Work order: Render the data as a numbered list, starting with the line containing "Where in the" and going on through the line containing "(B) swivel chair", with both of those lines included. Skip blank lines, and leave the pictures out of your answer.

===== Excerpted records

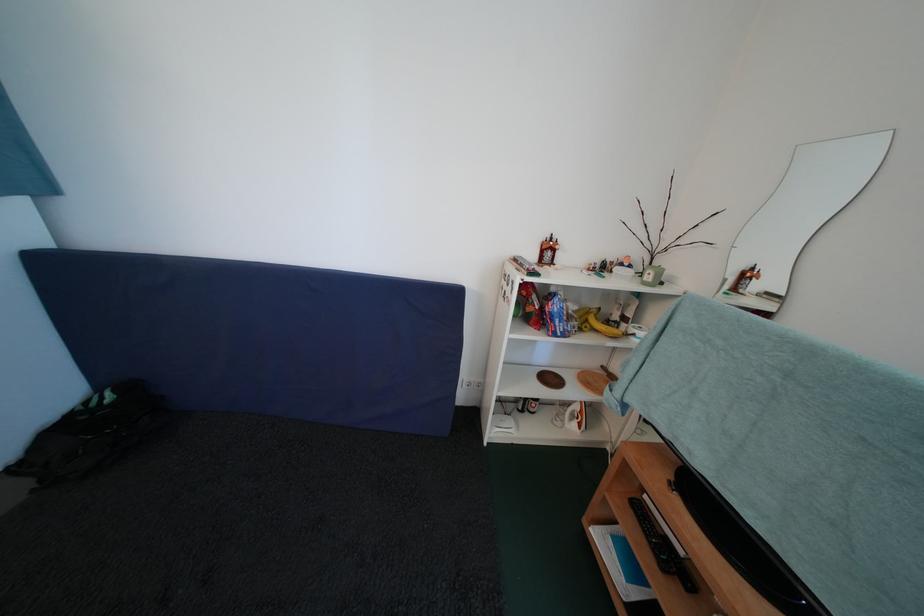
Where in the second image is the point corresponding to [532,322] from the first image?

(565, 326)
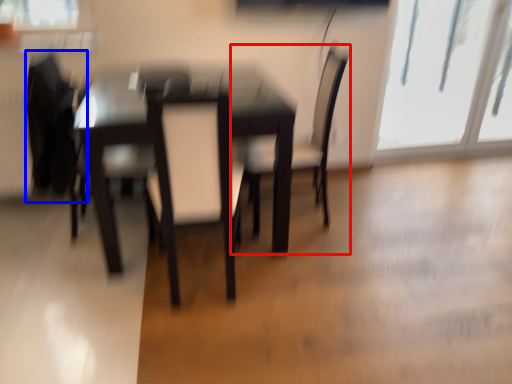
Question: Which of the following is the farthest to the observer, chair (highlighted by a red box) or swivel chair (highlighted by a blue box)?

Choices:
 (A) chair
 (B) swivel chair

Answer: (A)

==========
===== Excerpted records

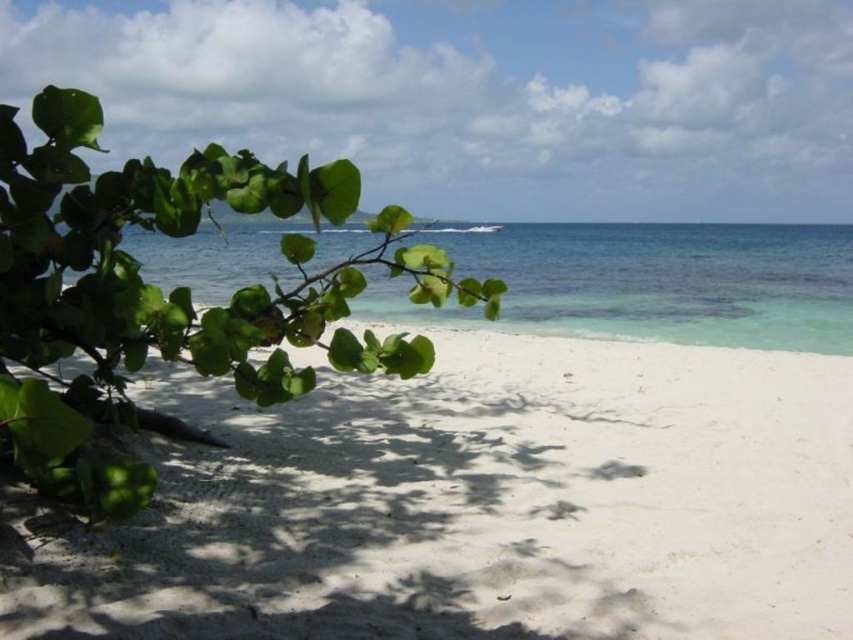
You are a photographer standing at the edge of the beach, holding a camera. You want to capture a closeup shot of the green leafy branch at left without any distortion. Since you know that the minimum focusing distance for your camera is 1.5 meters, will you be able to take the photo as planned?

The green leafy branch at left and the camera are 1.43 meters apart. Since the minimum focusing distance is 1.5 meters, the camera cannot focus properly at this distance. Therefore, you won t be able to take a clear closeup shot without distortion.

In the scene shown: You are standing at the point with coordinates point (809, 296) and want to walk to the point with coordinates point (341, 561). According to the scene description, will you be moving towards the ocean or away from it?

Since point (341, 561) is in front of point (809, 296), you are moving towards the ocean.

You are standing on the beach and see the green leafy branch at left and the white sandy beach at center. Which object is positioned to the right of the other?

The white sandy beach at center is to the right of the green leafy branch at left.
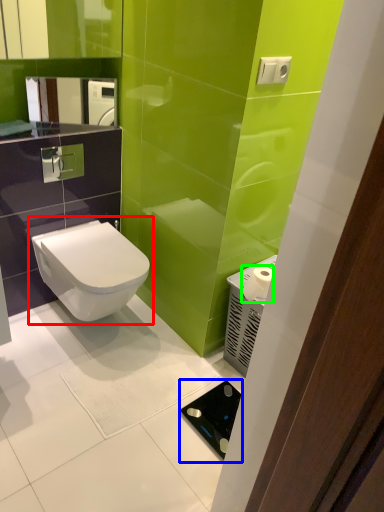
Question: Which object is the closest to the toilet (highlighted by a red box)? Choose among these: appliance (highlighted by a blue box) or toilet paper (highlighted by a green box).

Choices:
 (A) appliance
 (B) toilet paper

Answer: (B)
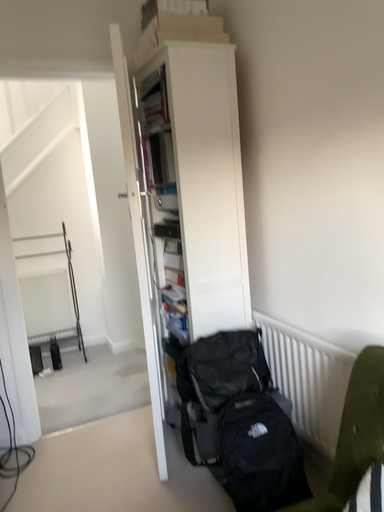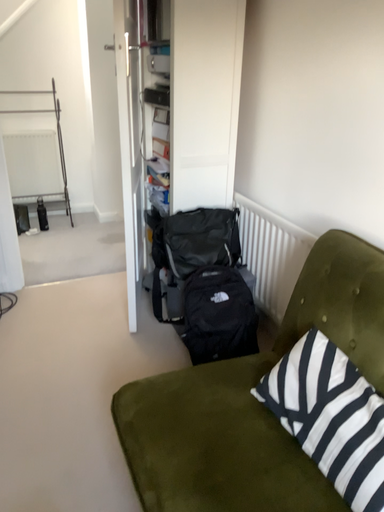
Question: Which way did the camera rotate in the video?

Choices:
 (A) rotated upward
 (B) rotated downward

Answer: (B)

==========

Task answer:
1. Where in the second image is the point corresponding to [532,322] from the first image?
2. (565, 326)
3. Question: Which of the following is the farthest to the observer, chair (highlighted by a red box) or swivel chair (highlighted by a blue box)?
4. Choices:
5.  (A) chair
6.  (B) swivel chair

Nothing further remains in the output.